[Colored shape movement records]

• • •

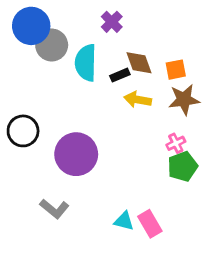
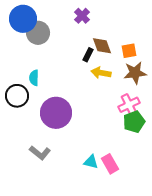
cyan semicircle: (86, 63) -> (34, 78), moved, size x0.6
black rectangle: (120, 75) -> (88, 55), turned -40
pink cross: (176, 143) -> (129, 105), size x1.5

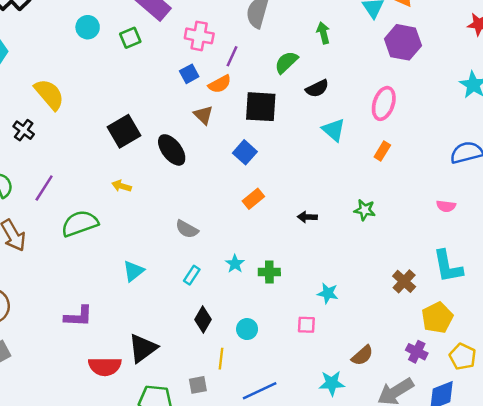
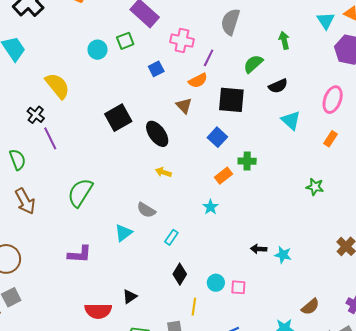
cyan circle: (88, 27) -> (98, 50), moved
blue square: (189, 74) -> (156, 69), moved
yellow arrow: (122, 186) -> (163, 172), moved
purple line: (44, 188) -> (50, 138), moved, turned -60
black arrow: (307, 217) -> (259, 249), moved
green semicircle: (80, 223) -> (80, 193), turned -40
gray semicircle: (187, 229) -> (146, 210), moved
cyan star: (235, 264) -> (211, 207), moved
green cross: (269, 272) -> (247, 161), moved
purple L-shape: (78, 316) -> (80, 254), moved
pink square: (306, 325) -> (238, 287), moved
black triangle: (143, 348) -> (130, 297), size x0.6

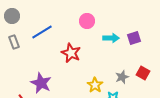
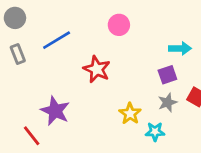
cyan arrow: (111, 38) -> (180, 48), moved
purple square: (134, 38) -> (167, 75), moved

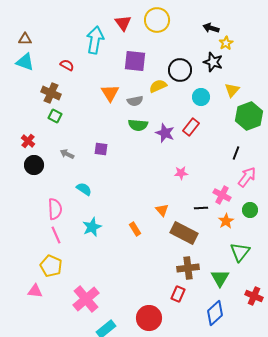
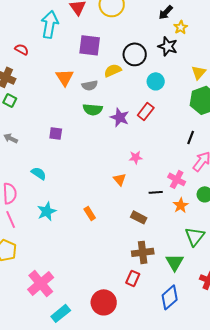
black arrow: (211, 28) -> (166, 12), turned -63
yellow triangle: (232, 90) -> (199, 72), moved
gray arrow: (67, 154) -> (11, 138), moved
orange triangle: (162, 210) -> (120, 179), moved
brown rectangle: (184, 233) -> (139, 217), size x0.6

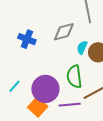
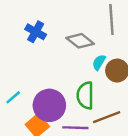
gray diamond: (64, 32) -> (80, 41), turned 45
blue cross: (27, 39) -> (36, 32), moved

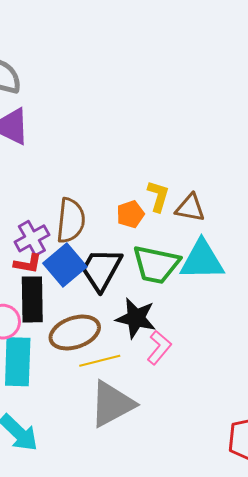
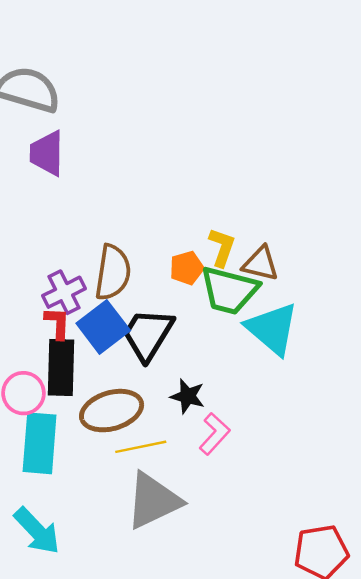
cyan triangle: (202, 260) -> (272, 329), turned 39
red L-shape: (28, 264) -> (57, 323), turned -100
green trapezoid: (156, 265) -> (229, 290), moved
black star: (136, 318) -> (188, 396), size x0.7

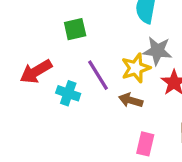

• • •

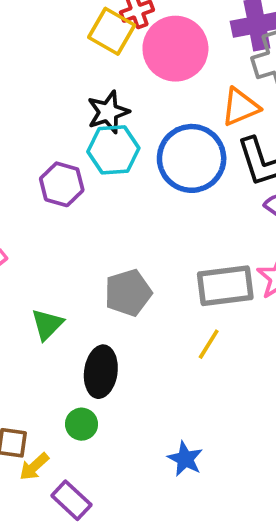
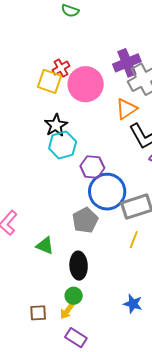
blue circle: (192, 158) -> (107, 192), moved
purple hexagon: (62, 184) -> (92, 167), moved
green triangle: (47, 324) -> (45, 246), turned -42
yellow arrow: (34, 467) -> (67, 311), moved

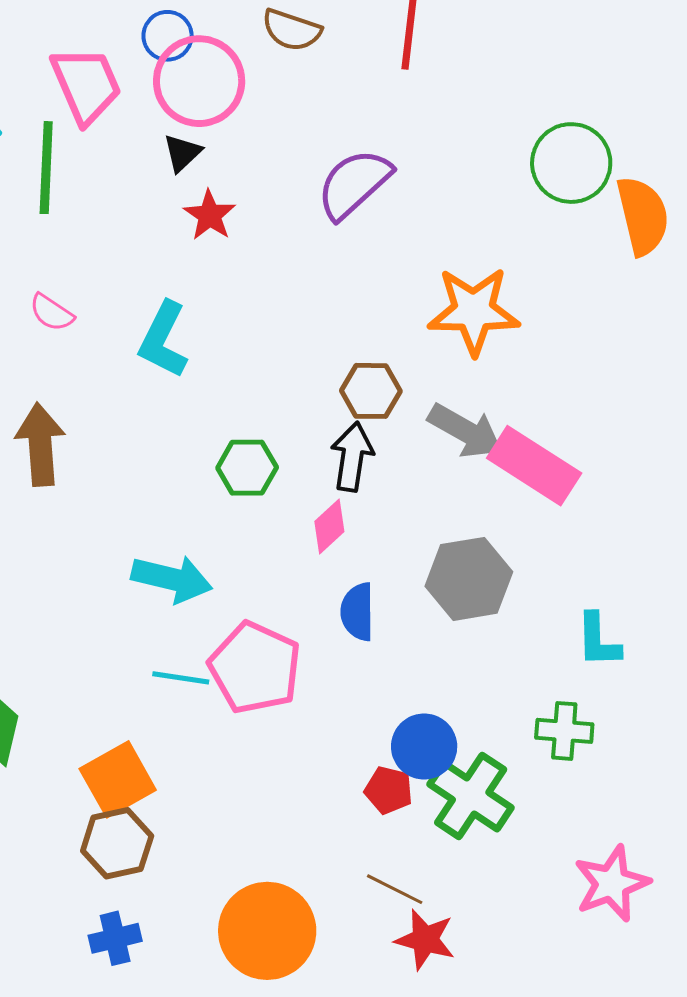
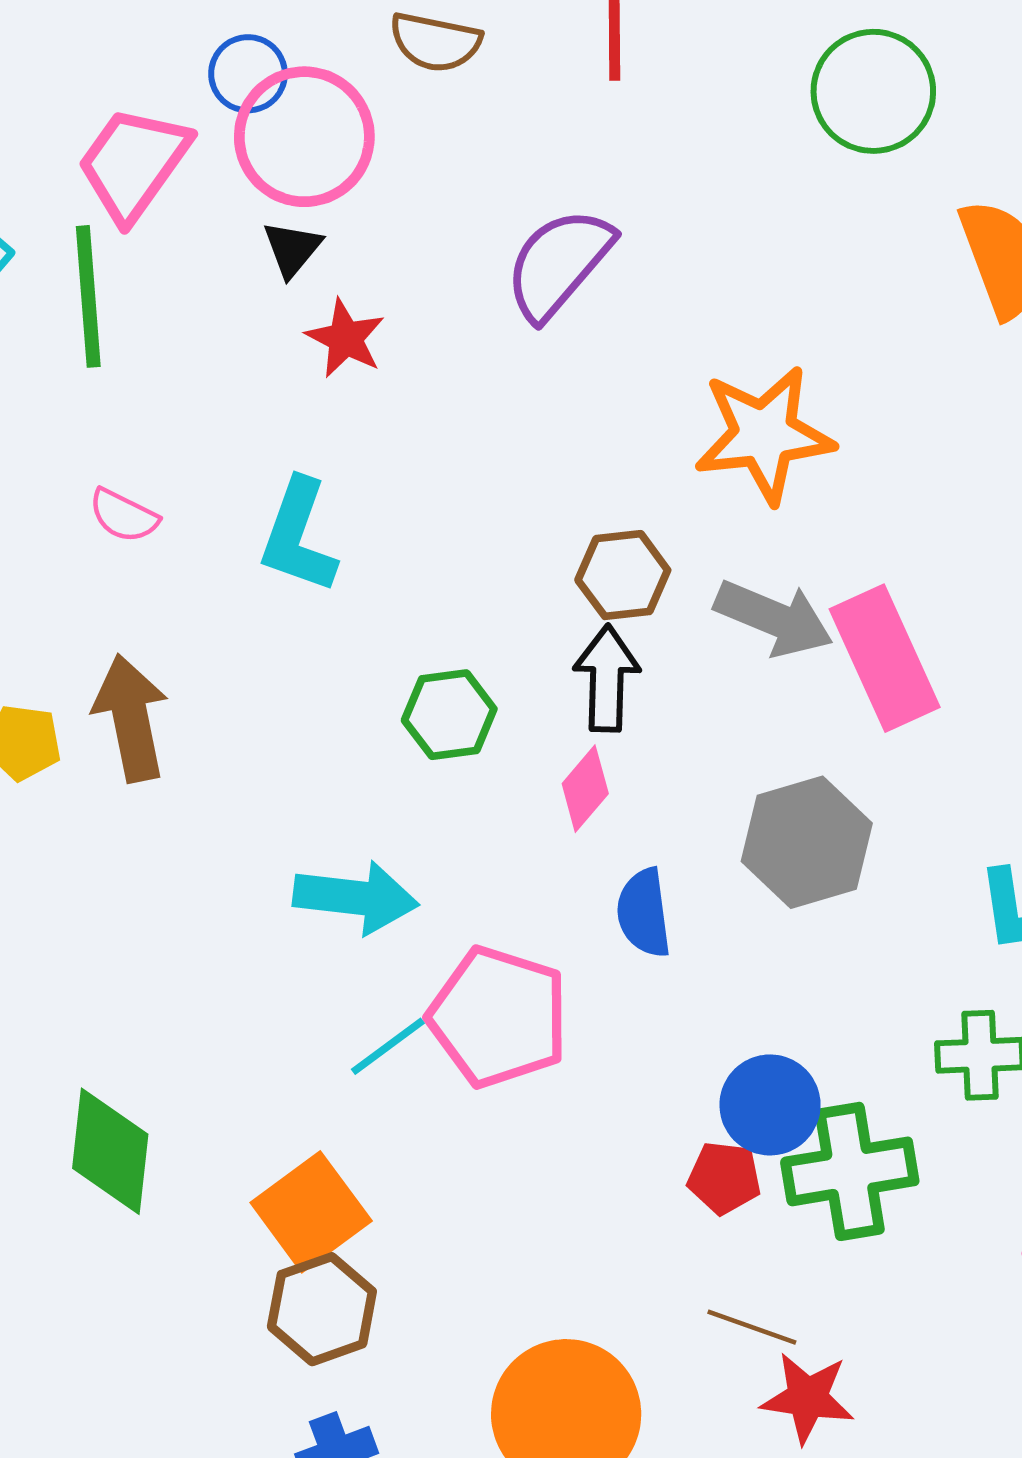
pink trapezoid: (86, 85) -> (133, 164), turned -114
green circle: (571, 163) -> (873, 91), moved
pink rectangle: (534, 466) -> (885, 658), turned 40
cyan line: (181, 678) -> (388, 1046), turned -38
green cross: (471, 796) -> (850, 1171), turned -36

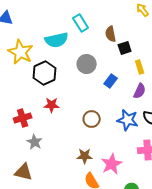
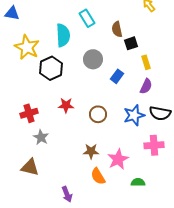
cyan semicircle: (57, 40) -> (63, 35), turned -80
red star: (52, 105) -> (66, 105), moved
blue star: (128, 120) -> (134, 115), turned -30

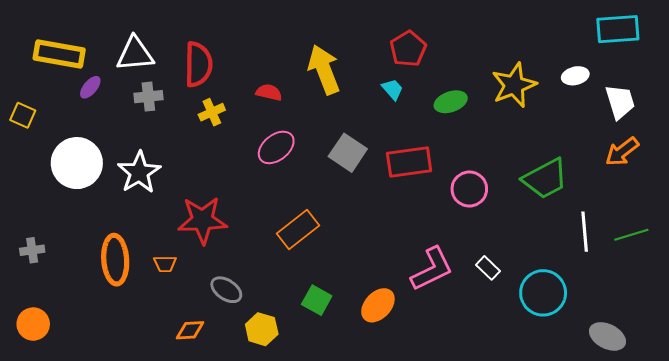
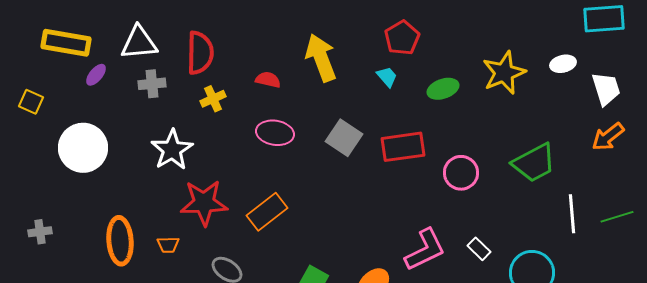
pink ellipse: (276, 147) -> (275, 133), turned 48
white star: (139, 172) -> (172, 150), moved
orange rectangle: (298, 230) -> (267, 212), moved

• • •

*Action item*
From the data above, return only the lines starting at the line that holds "cyan semicircle: (86, 63)" and ending at the line that holds "blue square: (189, 74) -> (156, 69), moved", word for word and without pictures.

*Solved problem*
cyan semicircle: (86, 63) -> (34, 78), moved, size x0.6
black rectangle: (120, 75) -> (88, 55), turned -40
pink cross: (176, 143) -> (129, 105), size x1.5

cyan circle: (88, 27) -> (98, 50), moved
blue square: (189, 74) -> (156, 69), moved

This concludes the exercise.